[WHAT NEEDS TO BE DONE]:
Print the listing below a second time, exactly, and omit its images.

==== INFORMATION PROVIDED ====

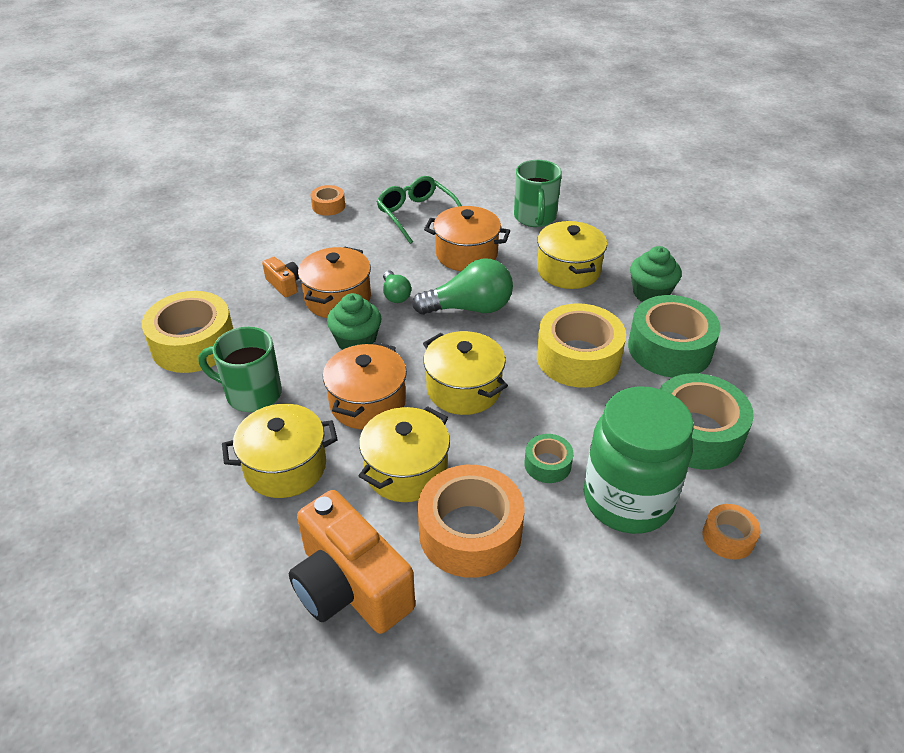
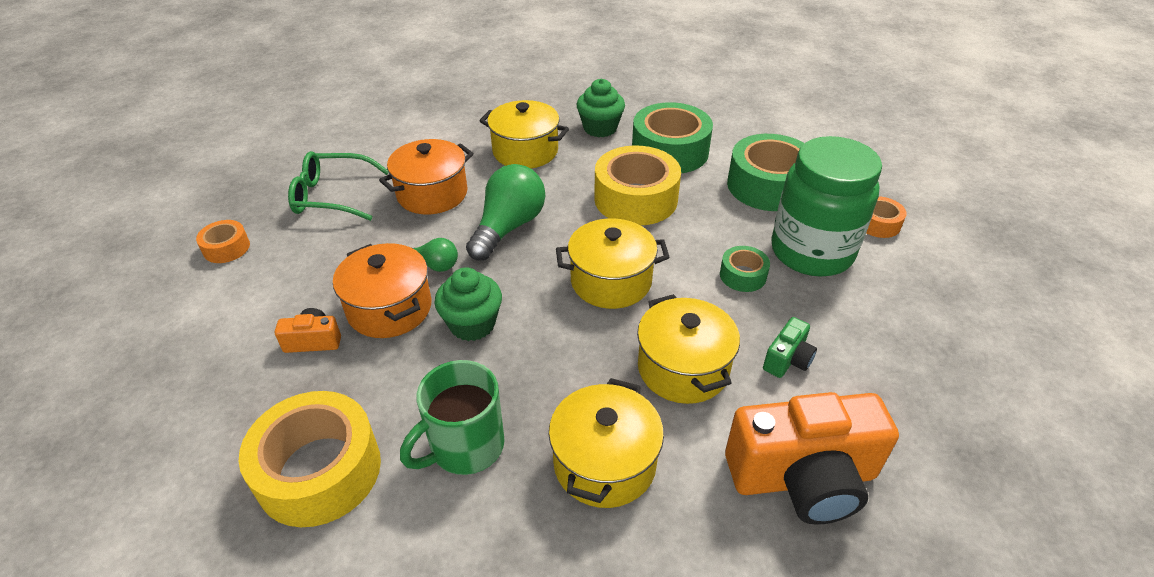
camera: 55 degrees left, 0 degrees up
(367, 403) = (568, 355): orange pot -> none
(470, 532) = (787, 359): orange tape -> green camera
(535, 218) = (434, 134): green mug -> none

====

[TASK SOLUTION]:
camera: 55 degrees left, 0 degrees up
(367, 403) = (568, 355): orange pot -> none
(470, 532) = (787, 359): orange tape -> green camera
(535, 218) = (434, 134): green mug -> none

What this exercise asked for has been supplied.